Your instructions:
Your output consists solely of the lines from the one that contains "(590, 538) = (446, 445): blue" to the end of the material, each reproduced exactly; pictures do not belong in it.

Start of Data for the task

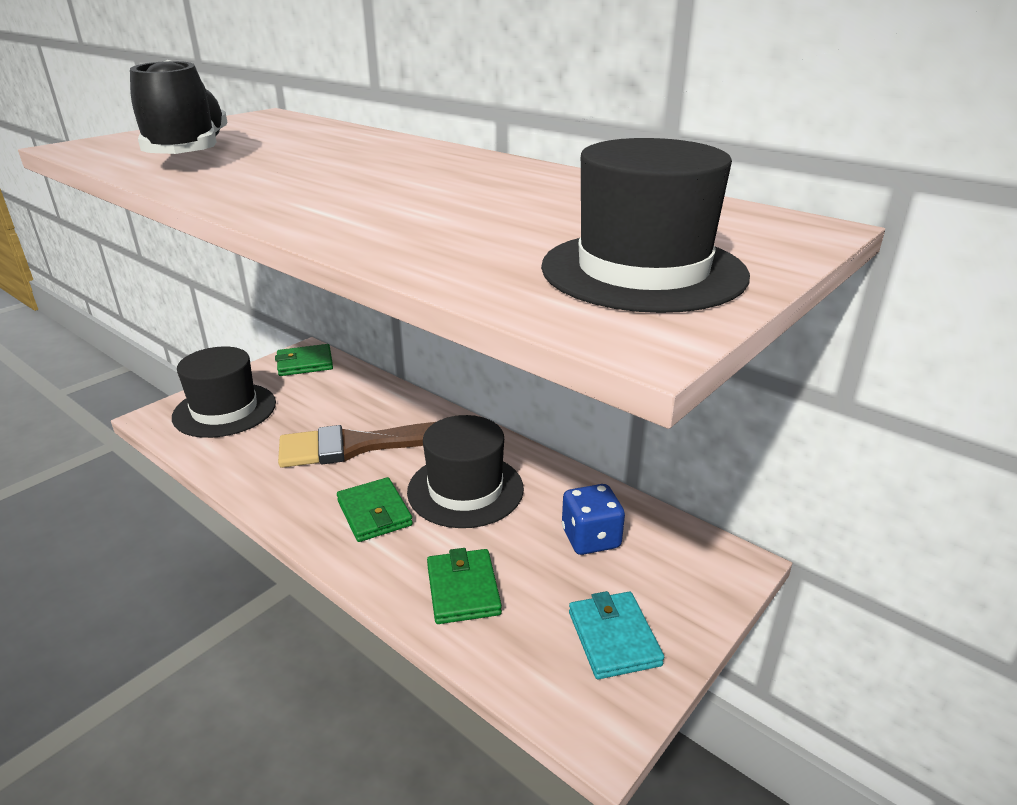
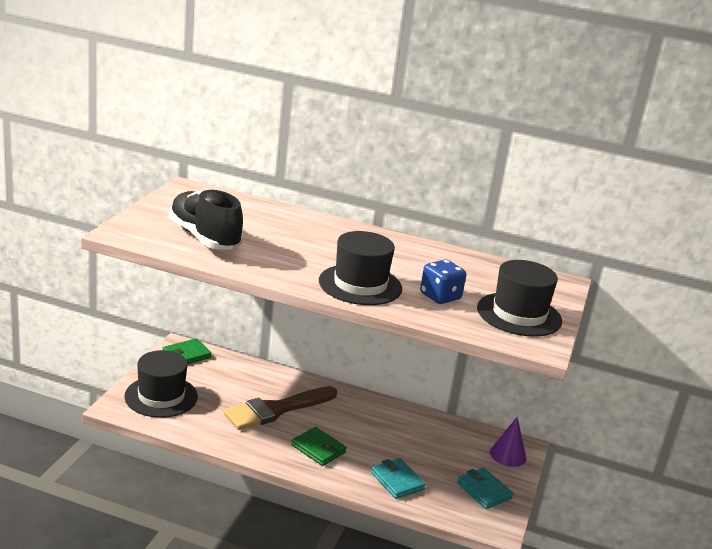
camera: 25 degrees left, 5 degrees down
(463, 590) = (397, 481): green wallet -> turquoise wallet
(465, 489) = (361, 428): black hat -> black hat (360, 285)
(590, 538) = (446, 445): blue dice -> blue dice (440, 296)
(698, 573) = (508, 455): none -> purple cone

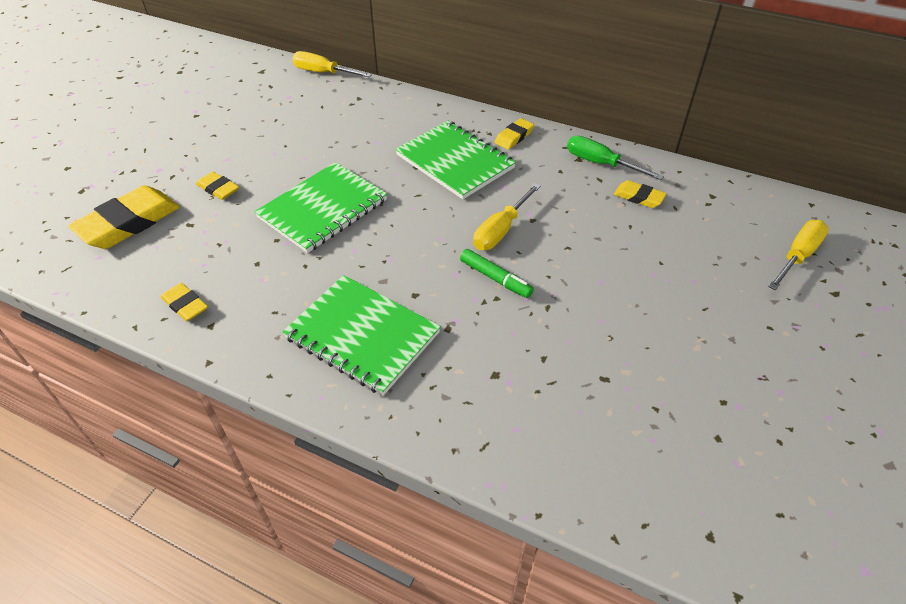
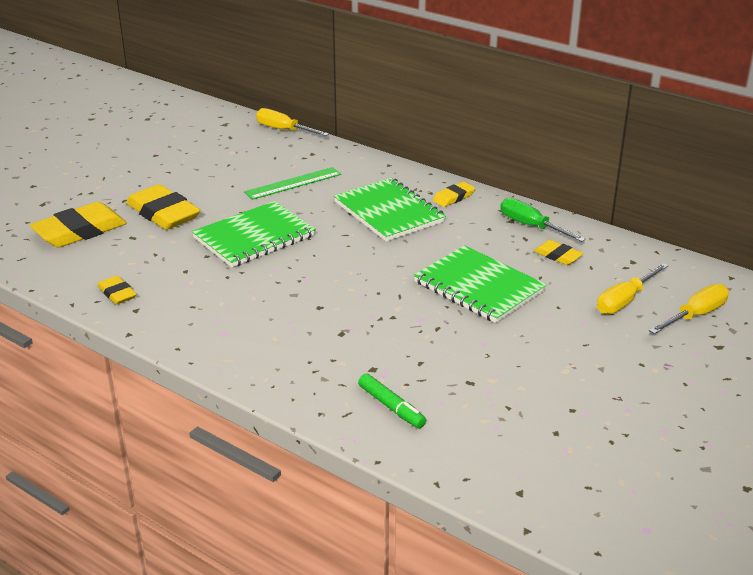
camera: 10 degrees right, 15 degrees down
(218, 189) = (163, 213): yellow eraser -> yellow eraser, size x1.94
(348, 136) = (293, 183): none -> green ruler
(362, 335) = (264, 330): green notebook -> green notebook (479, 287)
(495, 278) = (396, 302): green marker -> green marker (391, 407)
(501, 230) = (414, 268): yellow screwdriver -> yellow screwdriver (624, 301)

End of Data for the task

Task result:
(590, 538) = (446, 445): blue dice -> blue dice (440, 296)
(698, 573) = (508, 455): none -> purple cone

camera: 10 degrees right, 15 degrees down
(218, 189) = (163, 213): yellow eraser -> yellow eraser, size x1.94
(348, 136) = (293, 183): none -> green ruler
(362, 335) = (264, 330): green notebook -> green notebook (479, 287)
(495, 278) = (396, 302): green marker -> green marker (391, 407)
(501, 230) = (414, 268): yellow screwdriver -> yellow screwdriver (624, 301)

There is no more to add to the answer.